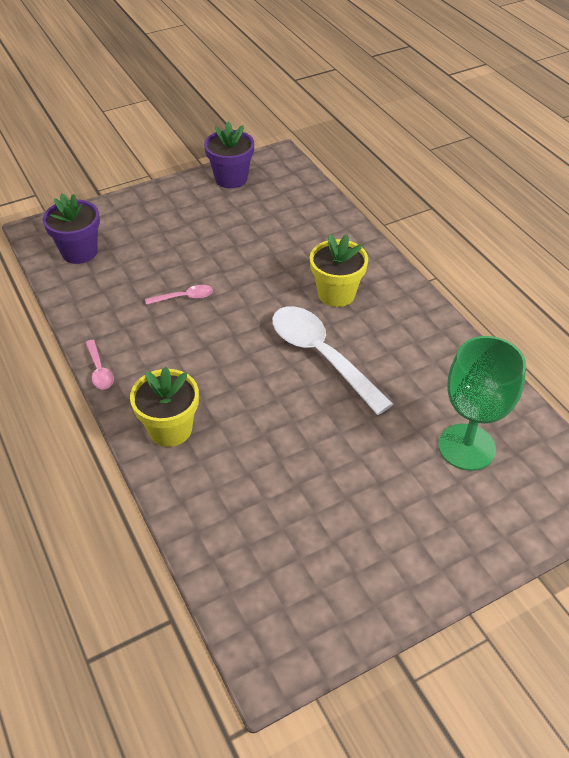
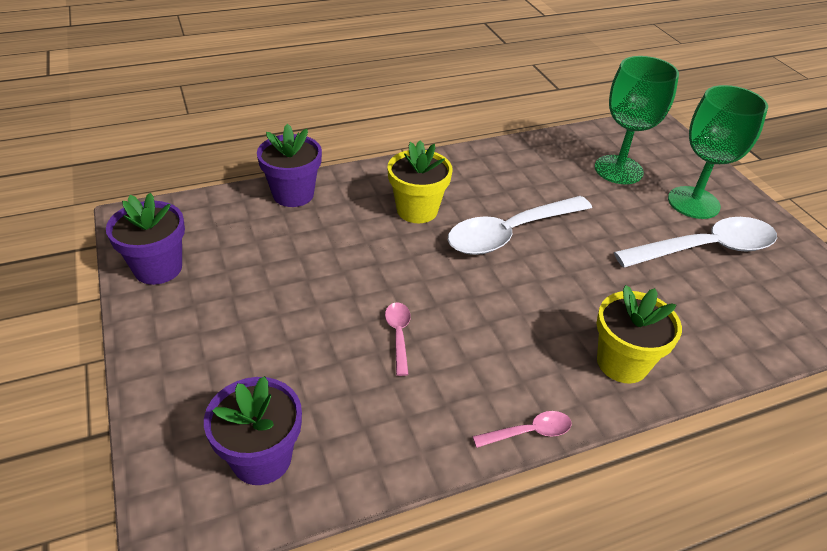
camera: 85 degrees left, 5 degrees down
none -> purple flower pot [257,124,322,207]
none -> white spoon [614,217,777,268]
none -> green goblet [668,85,768,219]

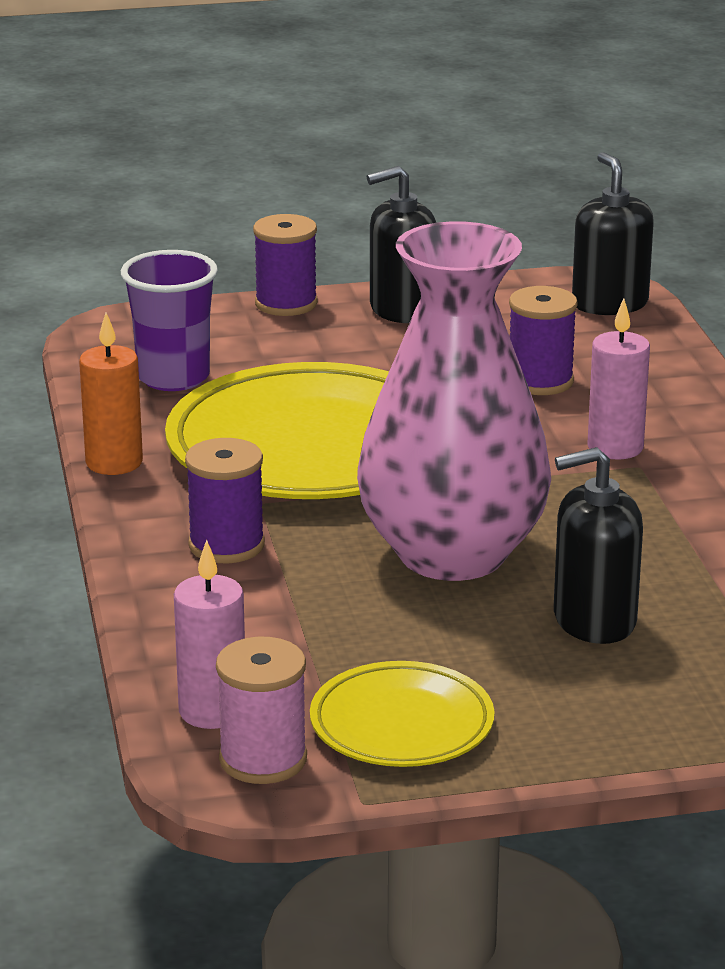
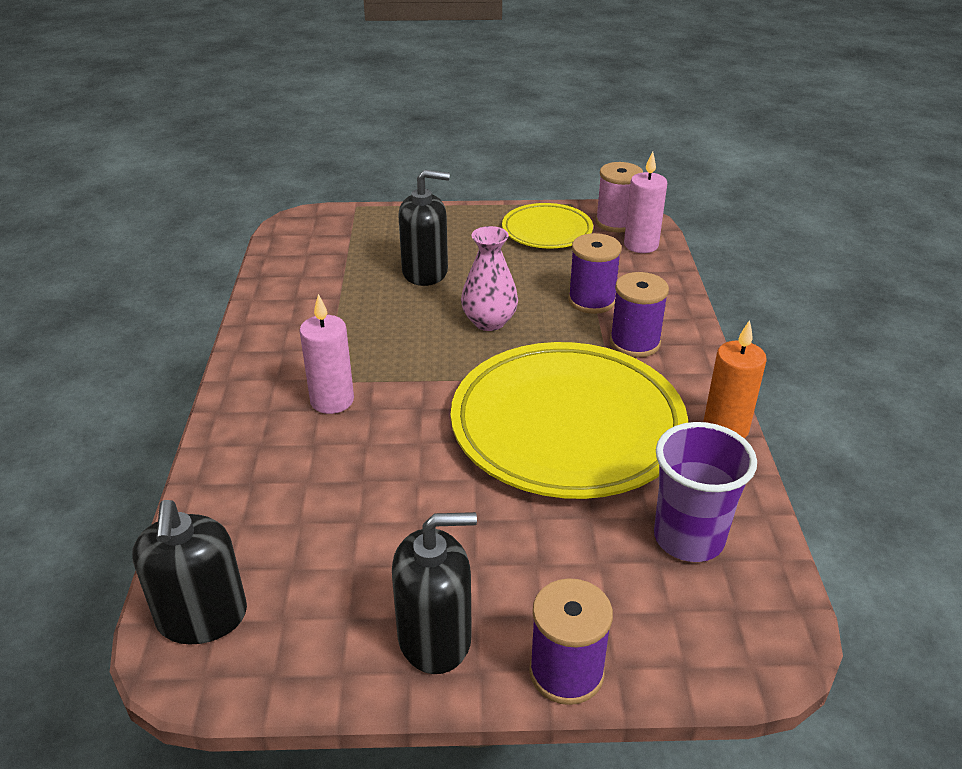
camera: 170 degrees left, 10 degrees up
pink vase [357,221,551,581] -> pink vase [461,226,518,331], size x0.46
purple spool [509,286,578,395] -> purple spool moved to [568,233,622,314]

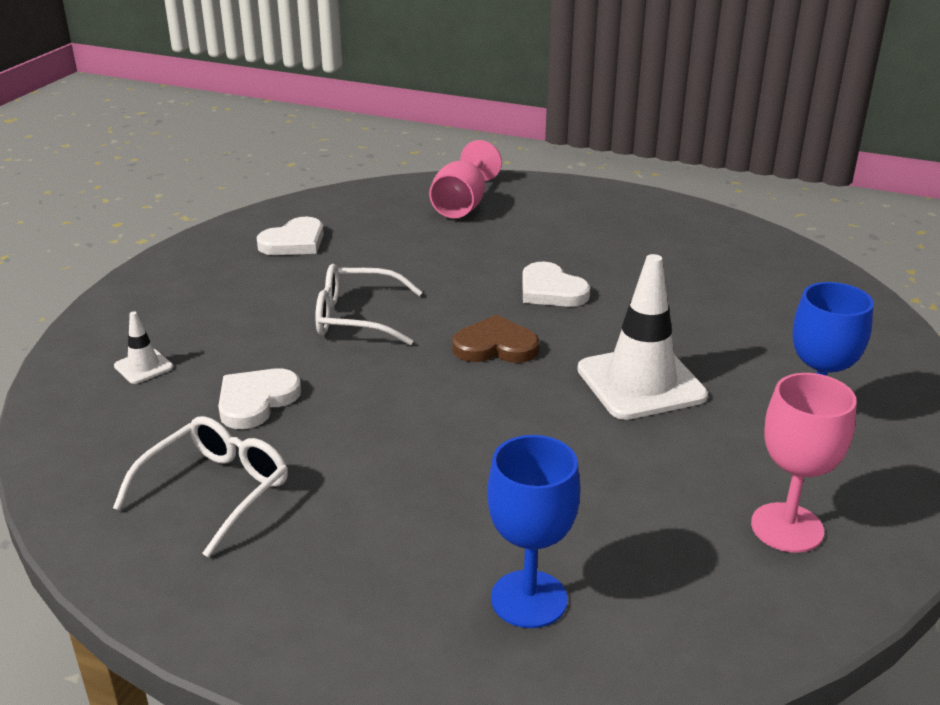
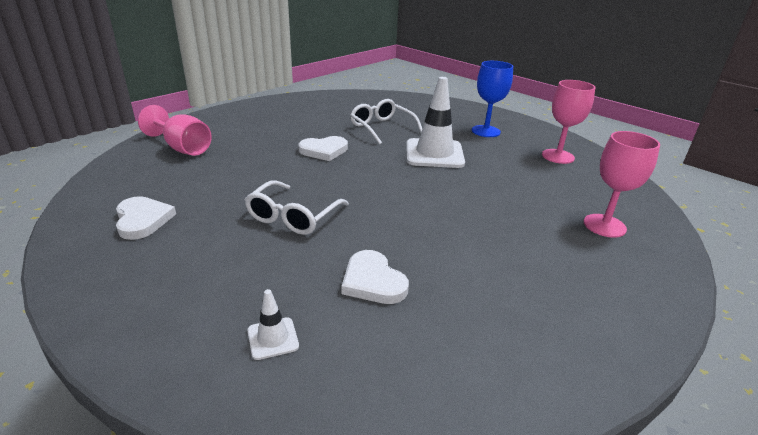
camera: 70 degrees left, 0 degrees up
white glasses [113,416,288,557] -> white glasses moved to [350,99,422,145]
brown heart [452,315,540,363] -> none
blue goblet [487,435,580,628] -> pink goblet [584,131,660,238]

• What is needed
Could you repeat, exactly and with nothing else, the lines from the one containing "none -> white spoon [614,217,777,268]" through the last line of the records above, leaving out the pictures?

• Expected output
none -> white spoon [614,217,777,268]
none -> green goblet [668,85,768,219]

camera: 170 degrees left, 10 degrees up
pink vase [357,221,551,581] -> pink vase [461,226,518,331], size x0.46
purple spool [509,286,578,395] -> purple spool moved to [568,233,622,314]

camera: 70 degrees left, 0 degrees up
white glasses [113,416,288,557] -> white glasses moved to [350,99,422,145]
brown heart [452,315,540,363] -> none
blue goblet [487,435,580,628] -> pink goblet [584,131,660,238]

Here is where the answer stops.